== PROBLEM DETAILS ==
Below is a set of entries. Reproduce exactly the lines from the one containing "U2 pin PB3: SDA -> RESET" through the end, both included.

[[ GIVEN ENTRIES, beginning ]]

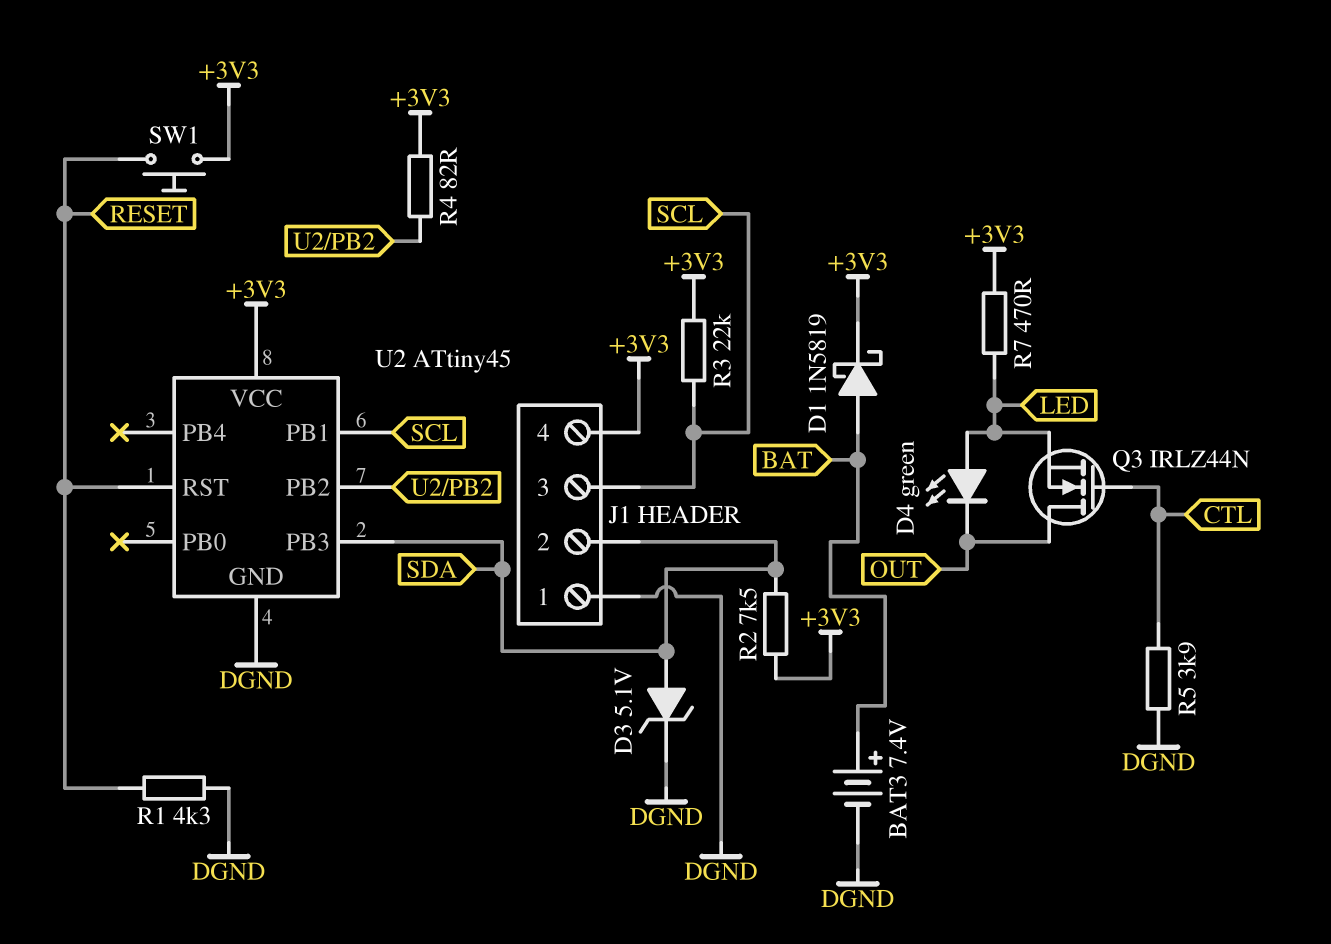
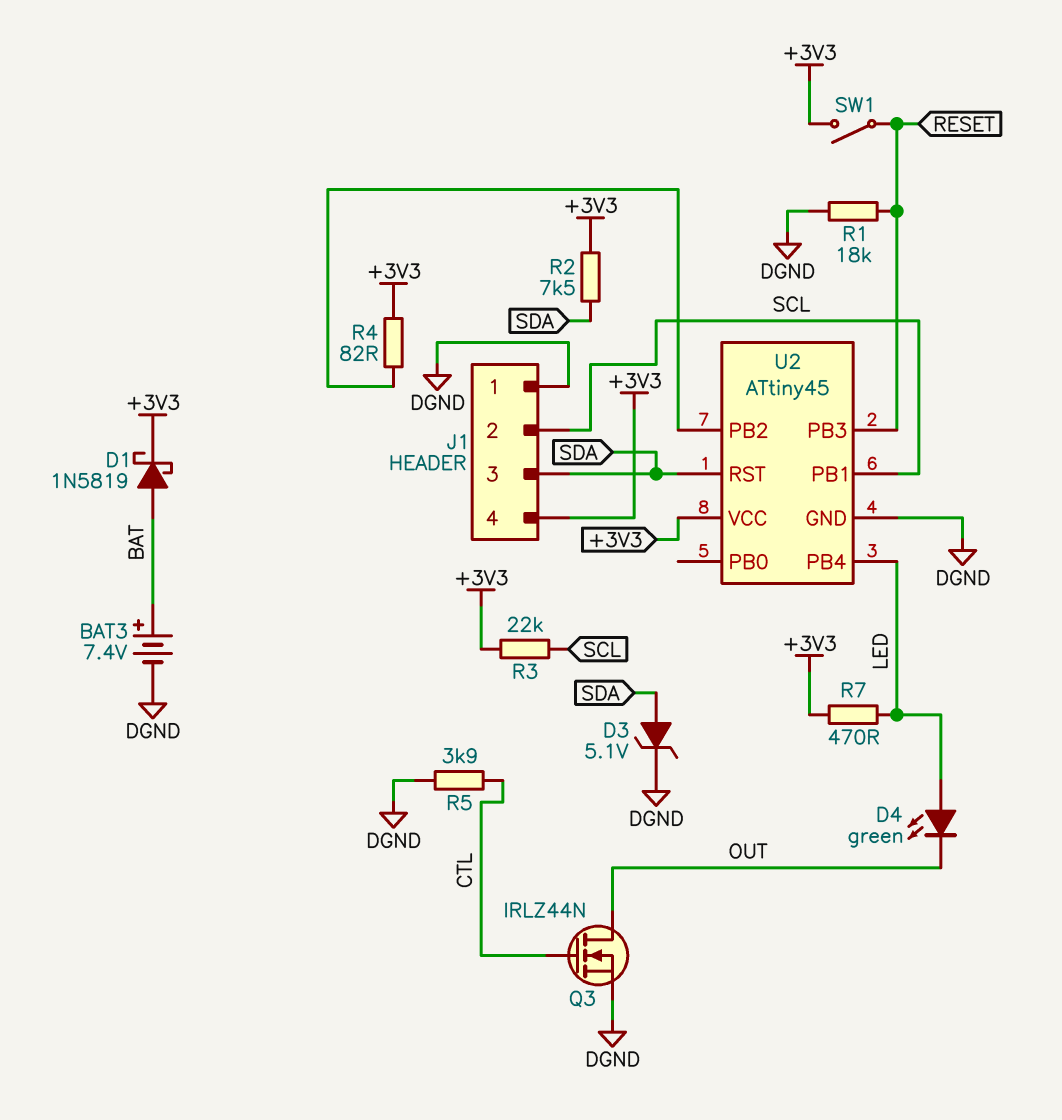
J1 pin 2: SDA -> SCL
J1 pin 3: SCL -> SDA
Q3: NMOS IRLZ44N (G CTL, D OUT, S LED) -> NMOS IRLZ44N (G CTL, D OUT, S DGND)
R1: 4.3k (DGND, RESET) -> 18k (DGND, RESET)
SW1: button (+3V3, RESET) -> switch (+3V3, RESET)
U2 pin PB3: SDA -> RESET
U2 pin PB4: none -> LED
U2 pin RST: RESET -> SDA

[[ GIVEN ENTRIES, end ]]

== ANSWER TO THE EXERCISE ==
U2 pin PB3: SDA -> RESET
U2 pin PB4: none -> LED
U2 pin RST: RESET -> SDA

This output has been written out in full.